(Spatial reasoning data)
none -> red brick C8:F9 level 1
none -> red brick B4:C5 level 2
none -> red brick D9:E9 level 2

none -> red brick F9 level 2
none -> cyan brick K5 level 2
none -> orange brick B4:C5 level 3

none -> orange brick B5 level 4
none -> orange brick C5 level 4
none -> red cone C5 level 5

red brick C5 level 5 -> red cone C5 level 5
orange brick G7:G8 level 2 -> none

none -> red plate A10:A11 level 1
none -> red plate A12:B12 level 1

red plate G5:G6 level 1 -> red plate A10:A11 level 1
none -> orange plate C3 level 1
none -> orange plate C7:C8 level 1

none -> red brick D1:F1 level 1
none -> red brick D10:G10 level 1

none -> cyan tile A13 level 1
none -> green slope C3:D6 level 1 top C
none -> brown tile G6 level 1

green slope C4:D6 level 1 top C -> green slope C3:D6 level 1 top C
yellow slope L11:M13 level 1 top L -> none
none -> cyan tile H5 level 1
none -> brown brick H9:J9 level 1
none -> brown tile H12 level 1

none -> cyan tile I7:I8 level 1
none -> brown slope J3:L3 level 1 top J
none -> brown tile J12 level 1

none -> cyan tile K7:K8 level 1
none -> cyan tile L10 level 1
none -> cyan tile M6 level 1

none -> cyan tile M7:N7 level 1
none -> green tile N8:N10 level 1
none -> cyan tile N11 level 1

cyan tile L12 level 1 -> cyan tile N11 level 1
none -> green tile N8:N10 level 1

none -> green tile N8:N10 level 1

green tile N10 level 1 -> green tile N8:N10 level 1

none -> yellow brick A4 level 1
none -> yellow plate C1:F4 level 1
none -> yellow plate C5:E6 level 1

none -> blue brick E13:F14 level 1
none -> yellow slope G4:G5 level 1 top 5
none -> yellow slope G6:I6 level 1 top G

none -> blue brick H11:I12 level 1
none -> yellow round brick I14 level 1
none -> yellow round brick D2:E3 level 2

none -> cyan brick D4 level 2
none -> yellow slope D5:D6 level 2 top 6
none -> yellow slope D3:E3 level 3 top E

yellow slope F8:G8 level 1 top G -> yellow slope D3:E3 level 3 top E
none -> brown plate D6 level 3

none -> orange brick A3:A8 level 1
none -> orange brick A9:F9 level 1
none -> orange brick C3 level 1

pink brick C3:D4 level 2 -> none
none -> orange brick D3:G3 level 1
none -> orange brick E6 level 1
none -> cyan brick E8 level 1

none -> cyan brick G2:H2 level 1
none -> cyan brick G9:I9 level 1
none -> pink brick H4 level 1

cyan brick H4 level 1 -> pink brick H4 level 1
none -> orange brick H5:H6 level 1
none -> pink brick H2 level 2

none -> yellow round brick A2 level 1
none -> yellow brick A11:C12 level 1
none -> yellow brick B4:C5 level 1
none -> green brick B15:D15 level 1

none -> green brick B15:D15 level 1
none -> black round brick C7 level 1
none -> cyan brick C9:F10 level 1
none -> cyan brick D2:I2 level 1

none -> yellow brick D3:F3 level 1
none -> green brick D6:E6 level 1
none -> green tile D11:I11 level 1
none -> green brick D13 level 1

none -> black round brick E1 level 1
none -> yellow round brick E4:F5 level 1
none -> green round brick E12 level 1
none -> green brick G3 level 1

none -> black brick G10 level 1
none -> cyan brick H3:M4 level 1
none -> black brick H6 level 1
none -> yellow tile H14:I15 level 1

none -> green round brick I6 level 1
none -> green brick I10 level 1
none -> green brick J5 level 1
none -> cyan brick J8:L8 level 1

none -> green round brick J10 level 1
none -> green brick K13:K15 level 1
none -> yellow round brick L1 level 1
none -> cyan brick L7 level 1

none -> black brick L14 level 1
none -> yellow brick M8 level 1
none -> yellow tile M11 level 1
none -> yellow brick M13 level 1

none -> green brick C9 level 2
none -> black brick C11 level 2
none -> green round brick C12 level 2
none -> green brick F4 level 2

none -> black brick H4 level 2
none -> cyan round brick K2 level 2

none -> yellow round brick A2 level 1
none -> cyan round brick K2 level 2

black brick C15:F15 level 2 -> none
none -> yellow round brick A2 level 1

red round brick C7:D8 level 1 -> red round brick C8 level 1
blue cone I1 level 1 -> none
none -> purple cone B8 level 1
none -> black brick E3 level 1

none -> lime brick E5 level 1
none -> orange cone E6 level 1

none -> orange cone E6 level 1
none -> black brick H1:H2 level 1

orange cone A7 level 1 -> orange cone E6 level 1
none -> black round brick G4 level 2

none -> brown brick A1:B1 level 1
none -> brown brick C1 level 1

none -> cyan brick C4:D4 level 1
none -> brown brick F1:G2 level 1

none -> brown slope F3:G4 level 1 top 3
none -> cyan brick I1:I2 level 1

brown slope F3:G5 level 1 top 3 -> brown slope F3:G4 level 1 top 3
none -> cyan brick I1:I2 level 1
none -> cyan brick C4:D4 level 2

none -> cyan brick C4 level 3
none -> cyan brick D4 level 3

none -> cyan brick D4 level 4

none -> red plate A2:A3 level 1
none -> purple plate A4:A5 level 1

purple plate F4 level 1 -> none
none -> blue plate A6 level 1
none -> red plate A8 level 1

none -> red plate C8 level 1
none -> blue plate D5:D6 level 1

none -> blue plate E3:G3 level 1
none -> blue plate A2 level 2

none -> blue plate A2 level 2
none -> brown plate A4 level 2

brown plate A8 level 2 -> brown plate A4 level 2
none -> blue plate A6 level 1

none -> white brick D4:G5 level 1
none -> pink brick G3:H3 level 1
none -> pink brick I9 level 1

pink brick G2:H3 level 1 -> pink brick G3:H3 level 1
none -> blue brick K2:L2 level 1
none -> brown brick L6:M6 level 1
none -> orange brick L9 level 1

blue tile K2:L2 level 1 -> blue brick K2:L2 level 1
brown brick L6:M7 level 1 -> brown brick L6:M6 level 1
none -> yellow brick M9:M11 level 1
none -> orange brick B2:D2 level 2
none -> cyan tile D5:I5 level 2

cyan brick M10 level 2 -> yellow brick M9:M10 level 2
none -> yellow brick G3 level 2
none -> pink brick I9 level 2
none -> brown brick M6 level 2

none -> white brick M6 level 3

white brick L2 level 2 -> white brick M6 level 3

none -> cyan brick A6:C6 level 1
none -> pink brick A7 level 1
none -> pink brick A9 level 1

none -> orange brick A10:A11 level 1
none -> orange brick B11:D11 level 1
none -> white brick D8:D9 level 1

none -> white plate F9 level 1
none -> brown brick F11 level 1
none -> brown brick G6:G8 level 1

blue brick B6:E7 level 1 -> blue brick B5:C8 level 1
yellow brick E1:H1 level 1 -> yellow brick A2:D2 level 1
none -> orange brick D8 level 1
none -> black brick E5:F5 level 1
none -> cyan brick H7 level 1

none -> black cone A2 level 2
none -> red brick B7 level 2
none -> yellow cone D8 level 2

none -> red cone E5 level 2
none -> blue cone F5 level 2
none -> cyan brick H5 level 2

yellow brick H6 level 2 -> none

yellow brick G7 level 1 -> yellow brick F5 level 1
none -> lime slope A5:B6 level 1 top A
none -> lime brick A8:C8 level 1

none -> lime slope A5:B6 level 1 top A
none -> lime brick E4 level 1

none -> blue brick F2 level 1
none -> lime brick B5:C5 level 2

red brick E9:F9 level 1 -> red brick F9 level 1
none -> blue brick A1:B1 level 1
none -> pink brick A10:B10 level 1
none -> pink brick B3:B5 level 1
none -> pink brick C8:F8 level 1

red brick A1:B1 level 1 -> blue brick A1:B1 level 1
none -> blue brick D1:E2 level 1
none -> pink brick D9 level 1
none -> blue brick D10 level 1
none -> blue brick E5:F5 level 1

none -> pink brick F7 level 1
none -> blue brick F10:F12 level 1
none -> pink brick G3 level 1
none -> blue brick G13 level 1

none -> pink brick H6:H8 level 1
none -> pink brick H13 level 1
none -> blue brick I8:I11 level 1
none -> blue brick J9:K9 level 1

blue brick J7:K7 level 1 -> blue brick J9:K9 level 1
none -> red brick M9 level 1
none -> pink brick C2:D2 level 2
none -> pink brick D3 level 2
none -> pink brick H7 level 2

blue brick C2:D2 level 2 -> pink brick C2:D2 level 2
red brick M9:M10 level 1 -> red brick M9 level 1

_What is expected:_
Copy the records above exactly, beginning at the line that contains "none -> orange brick D8 level 1" and stopping after the line that contains "yellow brick G7".

_Solution to the exercise:_
none -> orange brick D8 level 1
none -> black brick E5:F5 level 1
none -> cyan brick H7 level 1

none -> black cone A2 level 2
none -> red brick B7 level 2
none -> yellow cone D8 level 2

none -> red cone E5 level 2
none -> blue cone F5 level 2
none -> cyan brick H5 level 2

yellow brick H6 level 2 -> none

yellow brick G7 level 1 -> yellow brick F5 level 1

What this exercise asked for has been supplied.